Please repeat the records exactly. The pictures are to be left out.

▸ Saved entries

-------------------------

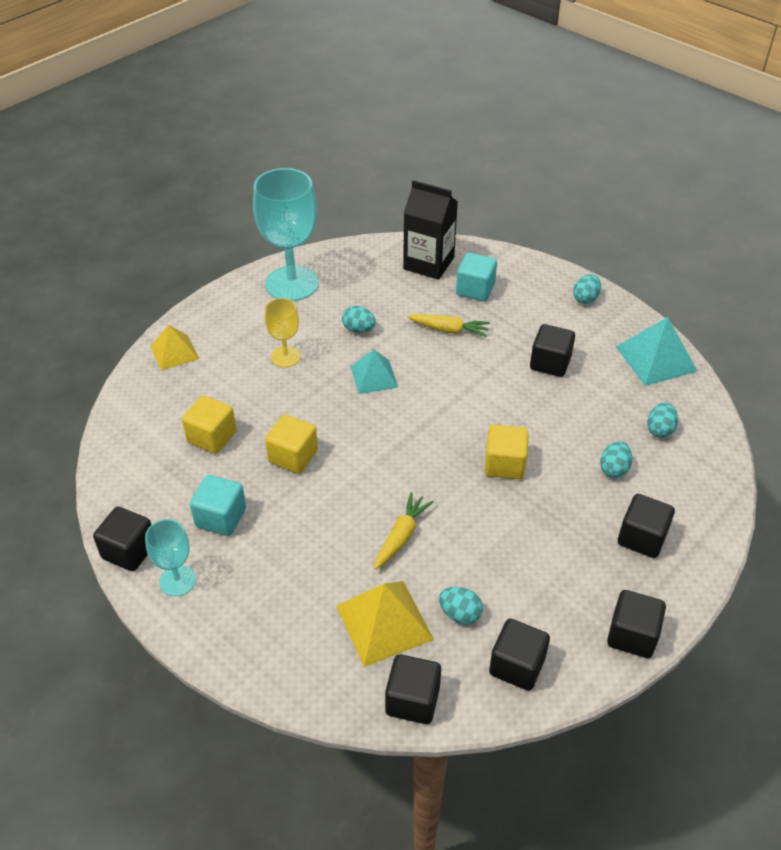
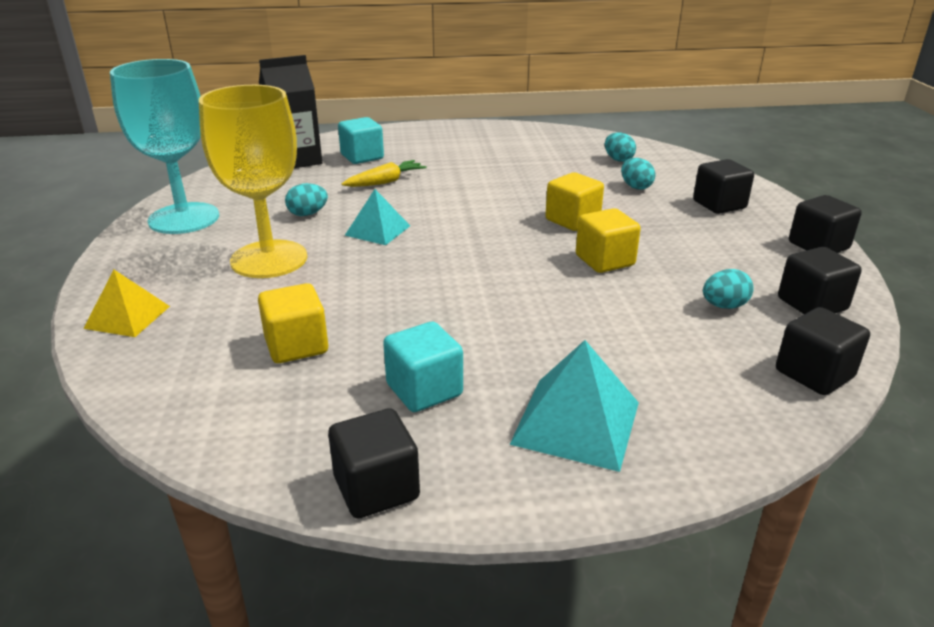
camera: 50 degrees left, 15 degrees down
(177, 581) = (479, 466): turquoise goblet -> none
(285, 357) = (269, 259): yellow goblet -> yellow goblet, size x1.95
(293, 456) = (407, 309): yellow cube -> yellow cube (604, 261)
(384, 622) = (695, 349): yellow pyramid -> none
(401, 536) = (593, 295): yellow carrot -> none
(550, 363) = (491, 164): black cube -> none
(585, 298) = (448, 131): turquoise egg -> none
(656, 358) = (547, 135): turquoise pyramid -> turquoise pyramid (576, 422)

-------------------------

▸ Expected answer
camera: 50 degrees left, 15 degrees down
(177, 581) = (479, 466): turquoise goblet -> none
(285, 357) = (269, 259): yellow goblet -> yellow goblet, size x1.95
(293, 456) = (407, 309): yellow cube -> yellow cube (604, 261)
(384, 622) = (695, 349): yellow pyramid -> none
(401, 536) = (593, 295): yellow carrot -> none
(550, 363) = (491, 164): black cube -> none
(585, 298) = (448, 131): turquoise egg -> none
(656, 358) = (547, 135): turquoise pyramid -> turquoise pyramid (576, 422)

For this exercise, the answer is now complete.